§ **The task**
Using the listing below, give again exactly the lines from the line with "U1: SA555 -> ICM7555" to the line with "C5: 100nF (5V, DGND) -> 22nF (5V, DGND)", inclusive, without the pictures.
^^^^^^^^^^^^^^^^
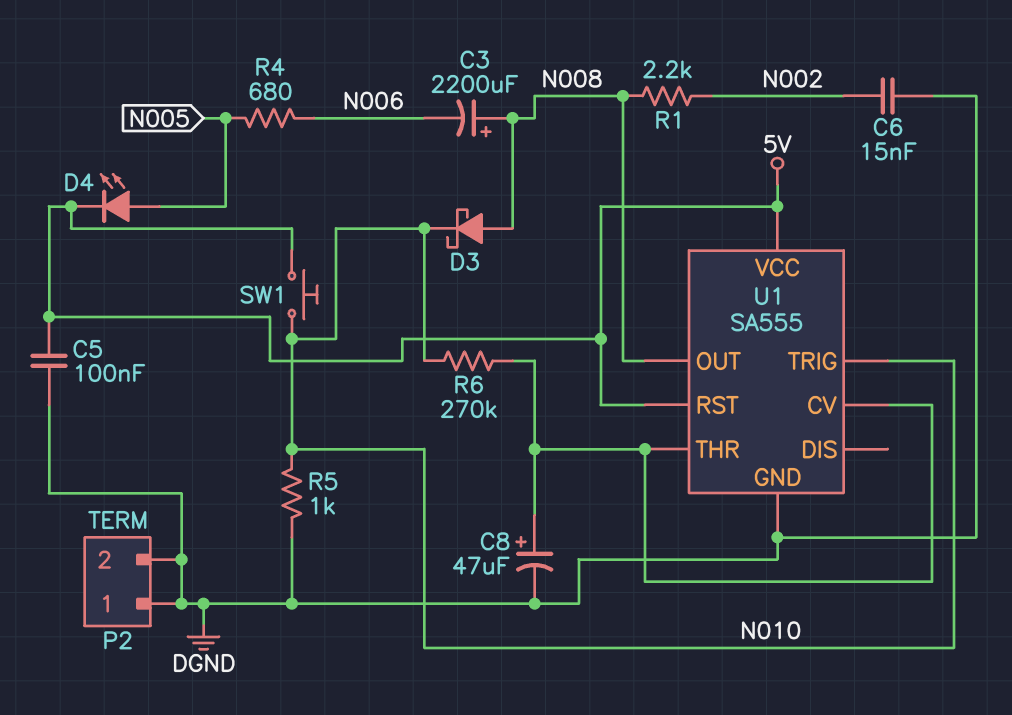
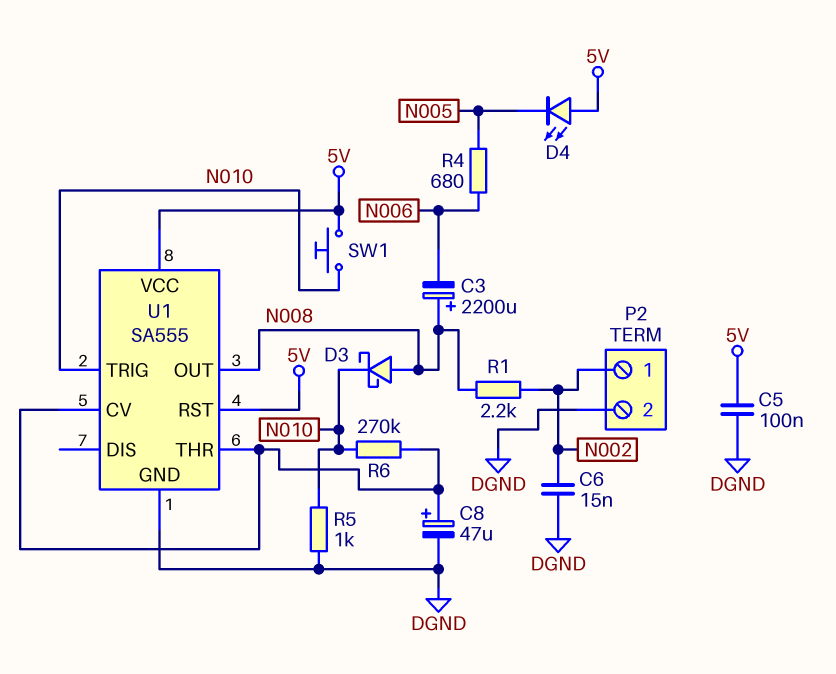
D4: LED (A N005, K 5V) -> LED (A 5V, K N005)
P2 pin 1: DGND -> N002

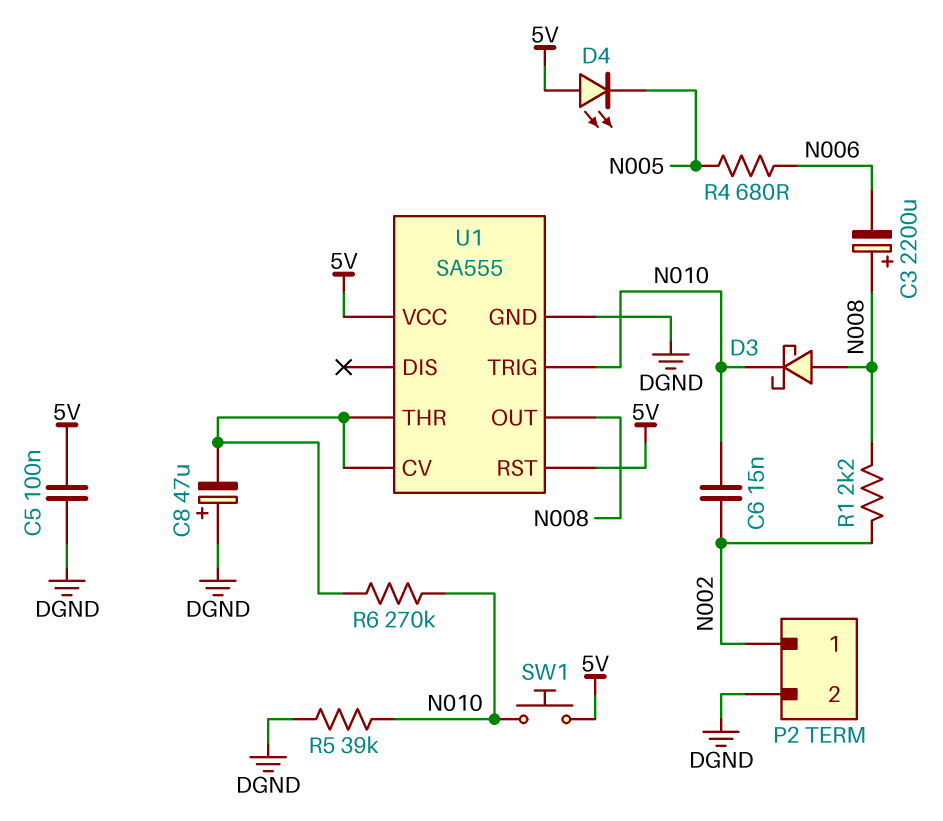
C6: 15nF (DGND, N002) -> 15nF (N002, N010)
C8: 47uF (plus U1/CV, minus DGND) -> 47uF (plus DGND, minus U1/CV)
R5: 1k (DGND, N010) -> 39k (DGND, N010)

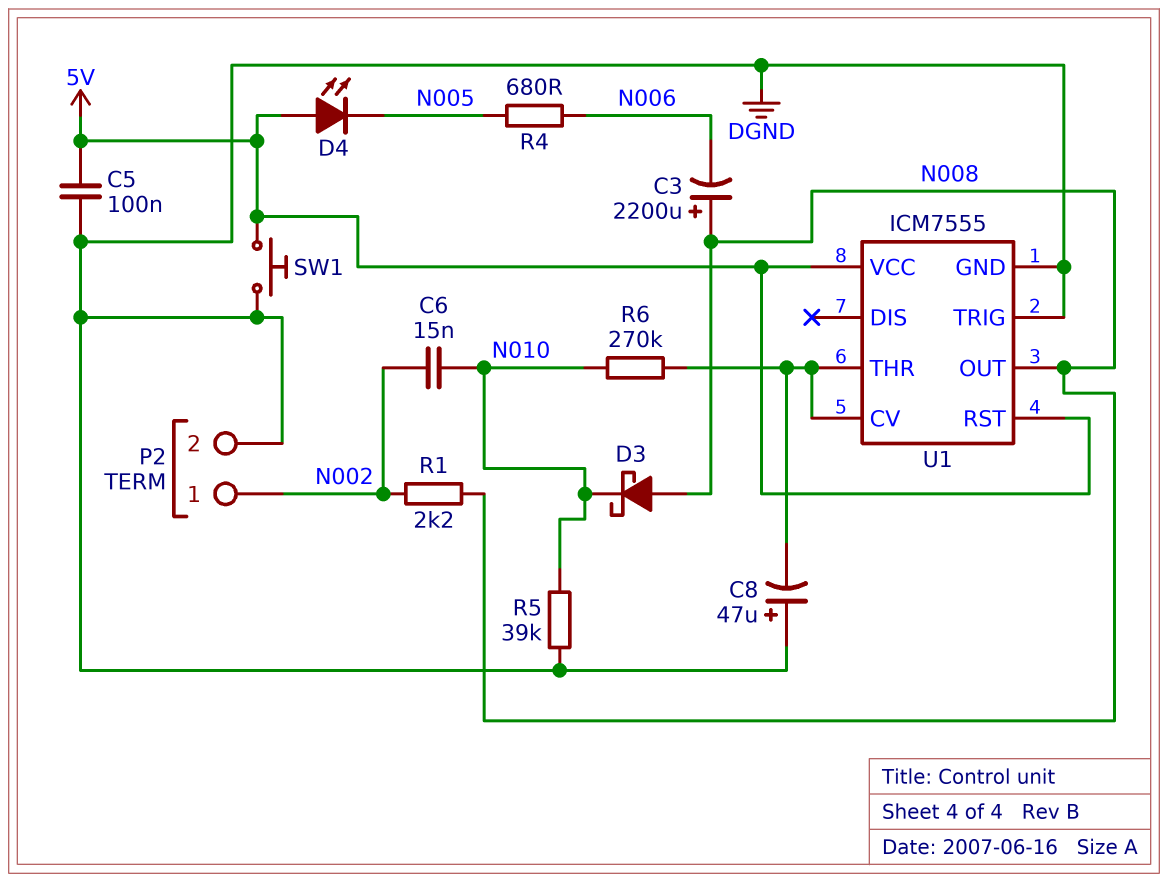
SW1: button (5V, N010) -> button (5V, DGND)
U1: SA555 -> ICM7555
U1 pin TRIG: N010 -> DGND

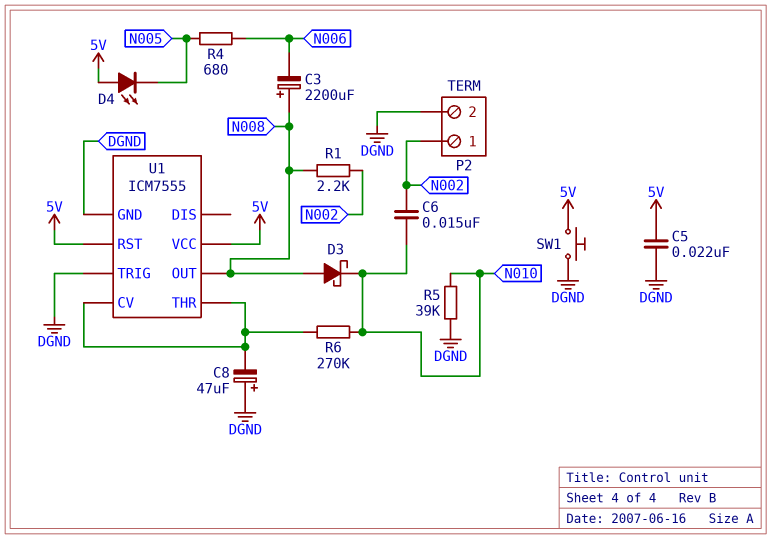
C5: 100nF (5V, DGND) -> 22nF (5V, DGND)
^^^^^^^^^^^^^^^^
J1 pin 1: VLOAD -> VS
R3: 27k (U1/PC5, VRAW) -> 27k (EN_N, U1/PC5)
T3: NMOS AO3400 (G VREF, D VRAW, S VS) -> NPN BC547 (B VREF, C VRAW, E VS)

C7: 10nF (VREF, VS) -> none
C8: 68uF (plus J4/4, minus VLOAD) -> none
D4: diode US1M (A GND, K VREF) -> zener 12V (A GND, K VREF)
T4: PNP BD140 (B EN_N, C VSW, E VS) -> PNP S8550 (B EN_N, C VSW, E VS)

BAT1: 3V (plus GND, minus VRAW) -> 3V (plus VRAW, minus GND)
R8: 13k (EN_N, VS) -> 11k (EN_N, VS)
^^^^^^^^^^^^^^^^
§ **Exercise output**
U1: SA555 -> ICM7555
U1 pin TRIG: N010 -> DGND

C5: 100nF (5V, DGND) -> 22nF (5V, DGND)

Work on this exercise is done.